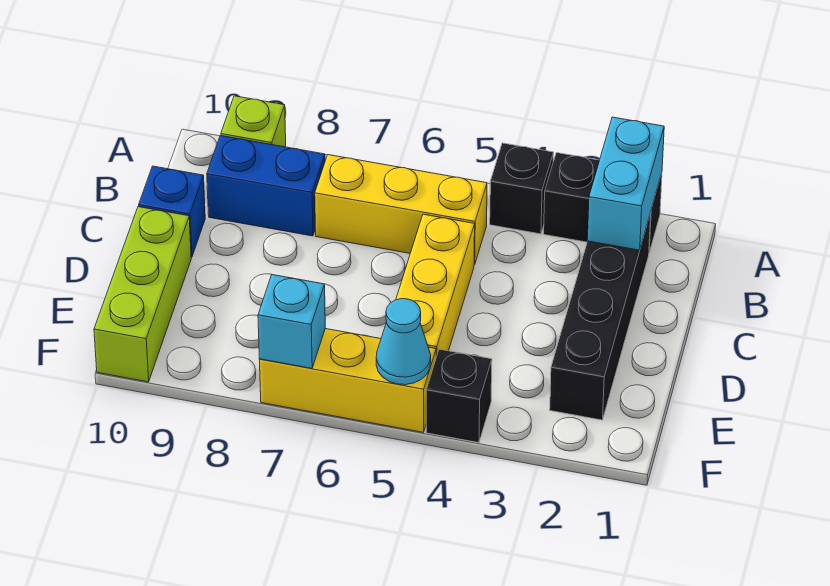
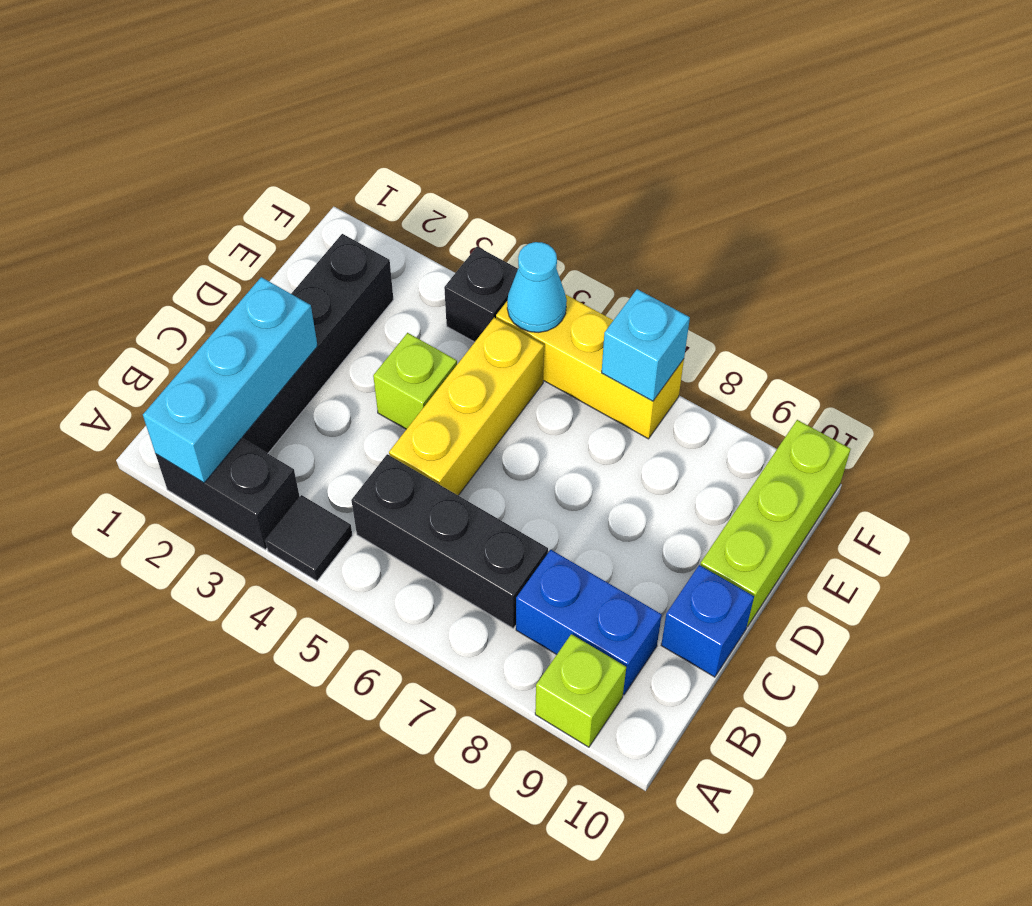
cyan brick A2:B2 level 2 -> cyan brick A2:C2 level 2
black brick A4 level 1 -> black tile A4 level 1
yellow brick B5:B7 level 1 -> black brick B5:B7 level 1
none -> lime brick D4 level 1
==
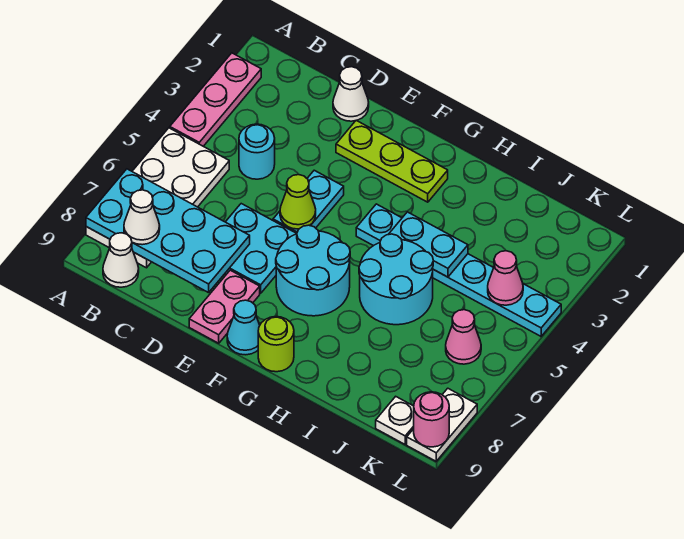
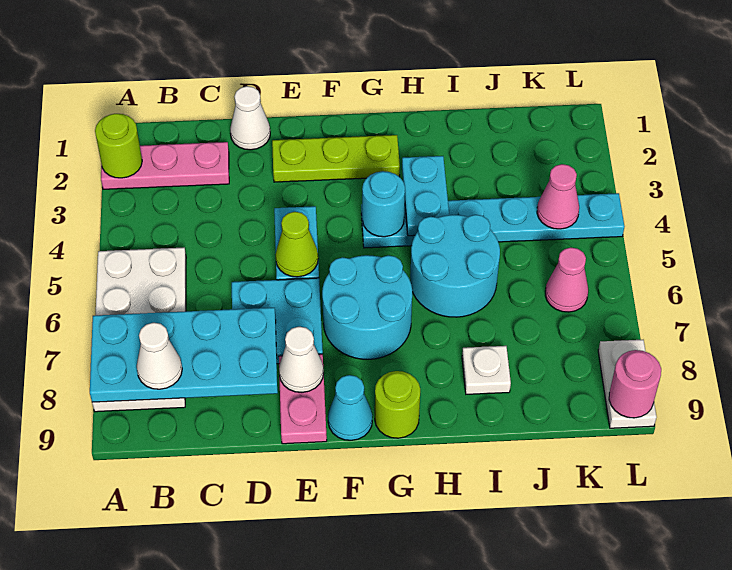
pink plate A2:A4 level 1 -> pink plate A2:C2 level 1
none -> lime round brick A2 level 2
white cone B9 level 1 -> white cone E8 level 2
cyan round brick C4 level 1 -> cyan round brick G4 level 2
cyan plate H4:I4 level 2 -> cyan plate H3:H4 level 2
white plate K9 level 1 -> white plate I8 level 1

» **Exercise description**
How many of the lines above include the word "brick"? Give that number without comment.

» **Exercise output**
6